● **SUPPLIED MATERIAL**:
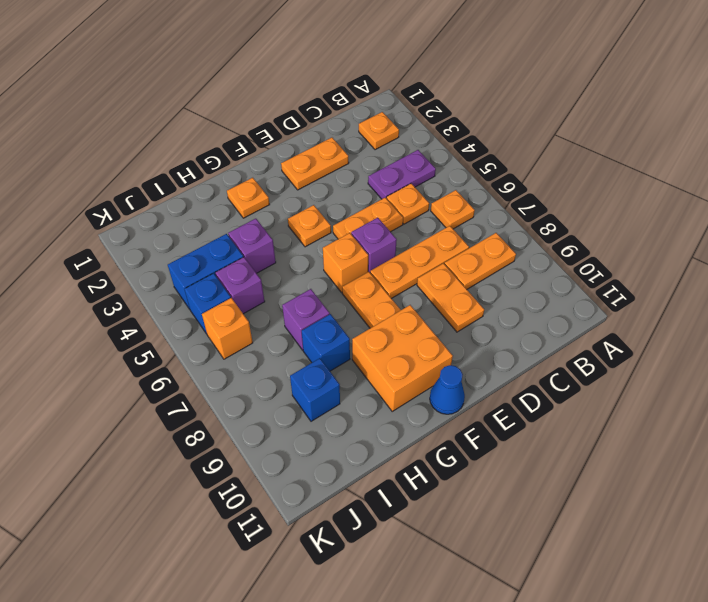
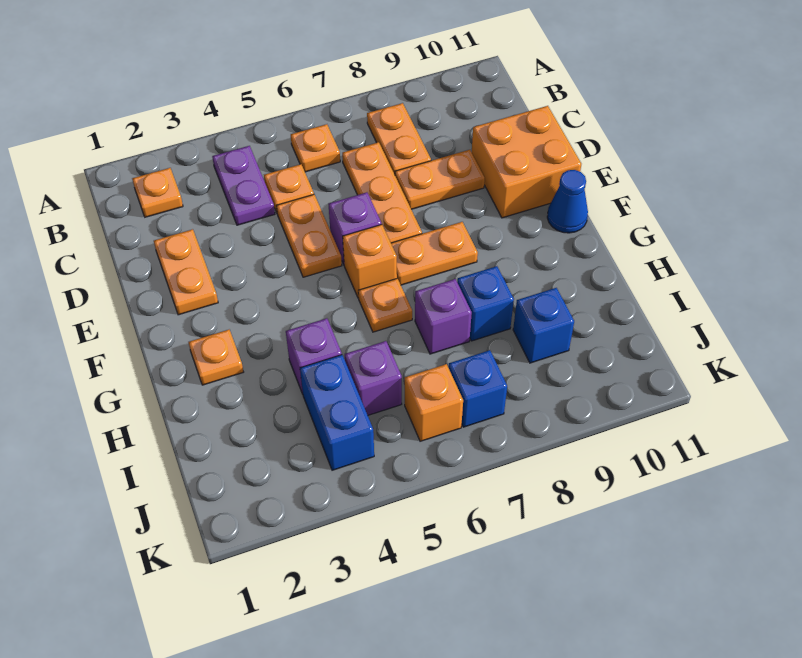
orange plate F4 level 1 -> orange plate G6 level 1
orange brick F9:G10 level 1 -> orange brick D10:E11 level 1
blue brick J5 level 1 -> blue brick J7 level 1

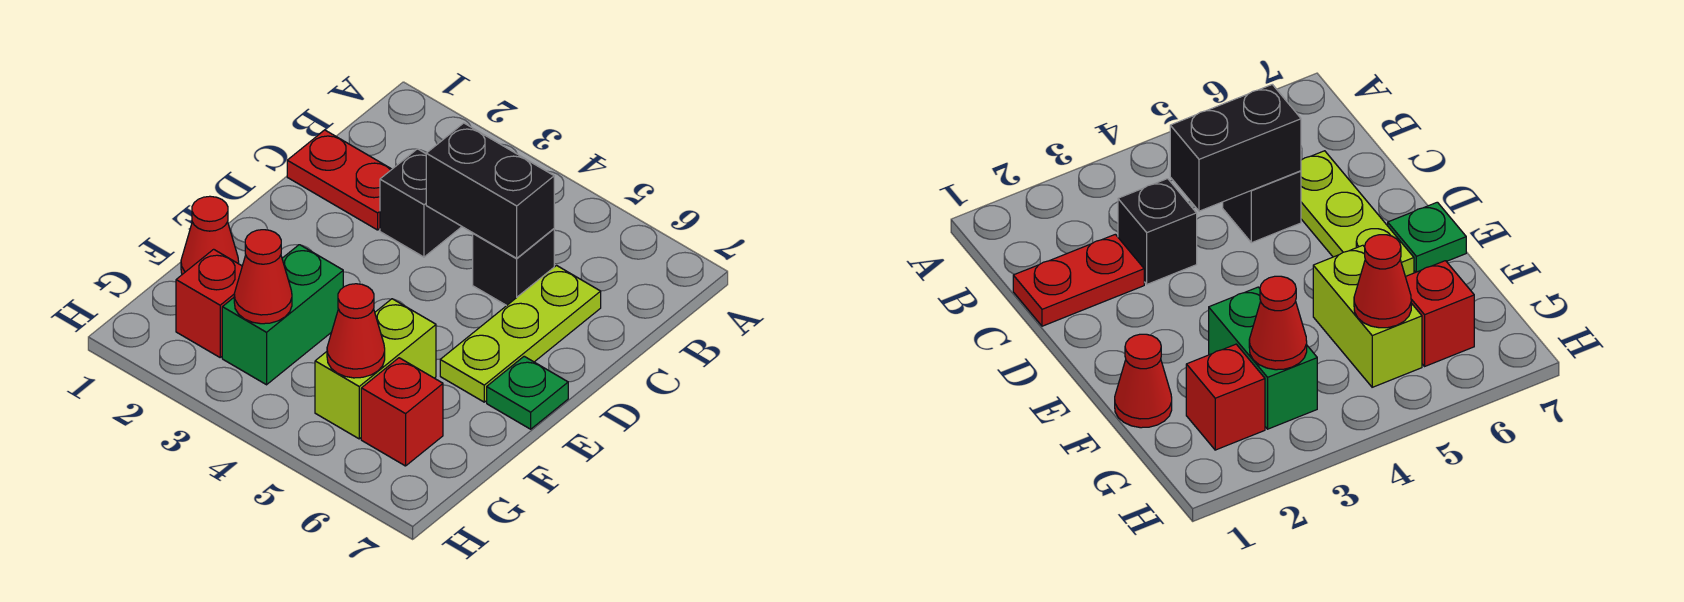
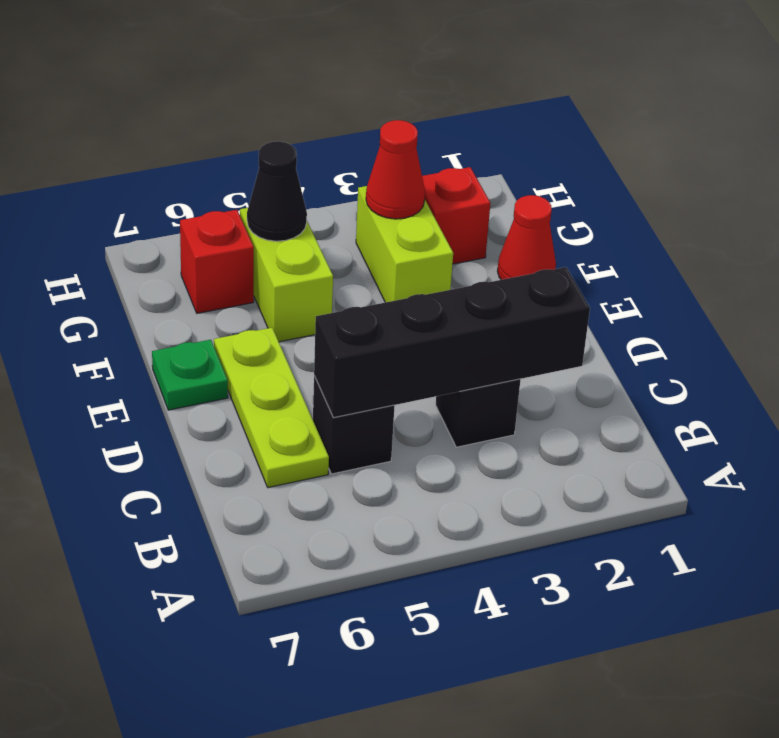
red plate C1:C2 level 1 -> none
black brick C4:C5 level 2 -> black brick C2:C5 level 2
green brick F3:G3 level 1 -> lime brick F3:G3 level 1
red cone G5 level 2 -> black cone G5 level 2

● **TASK INSTRUCTIONS**: Tally the lines of the material that include "orange". Only the total should be given.

● **SOLUTION BELOW**: 2